>>>>>

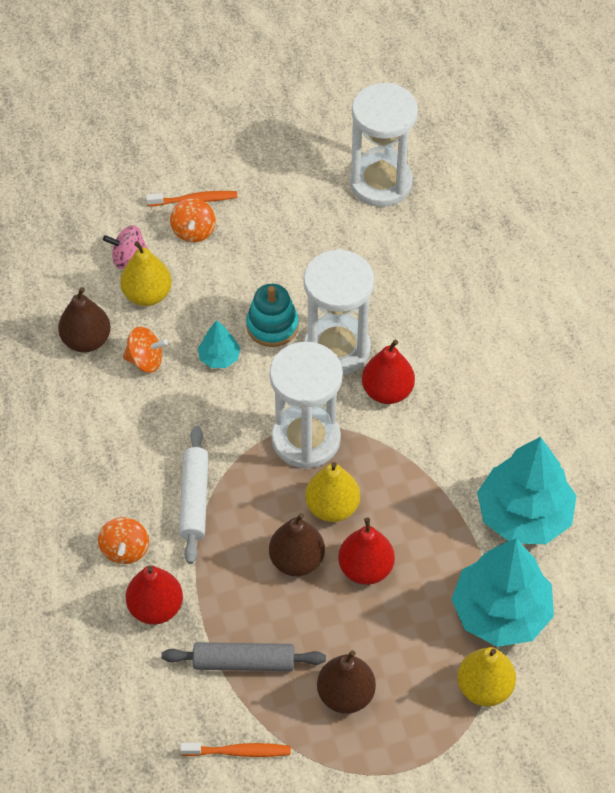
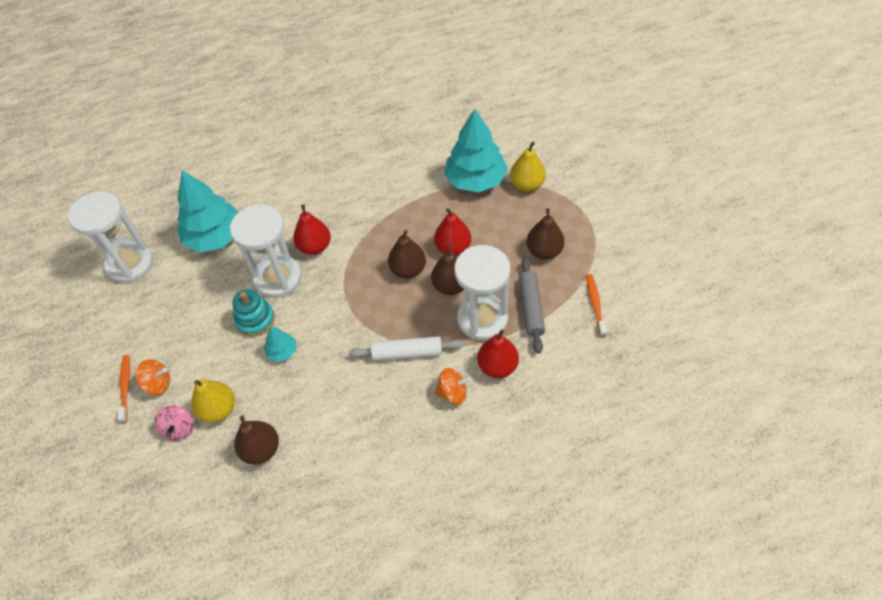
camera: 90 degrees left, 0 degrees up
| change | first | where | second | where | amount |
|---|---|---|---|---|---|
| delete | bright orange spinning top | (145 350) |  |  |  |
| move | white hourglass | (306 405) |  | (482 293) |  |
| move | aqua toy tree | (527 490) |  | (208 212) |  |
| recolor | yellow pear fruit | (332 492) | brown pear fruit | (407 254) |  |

<<<<<

→ **What to work on**: Each line from the one with "move | white" through the end of the entries above is to be returned word for word. Nothing else belongs in the answer.

→ **Completed exercise**:
| move | white hourglass | (306 405) |  | (482 293) |  |
| move | aqua toy tree | (527 490) |  | (208 212) |  |
| recolor | yellow pear fruit | (332 492) | brown pear fruit | (407 254) |  |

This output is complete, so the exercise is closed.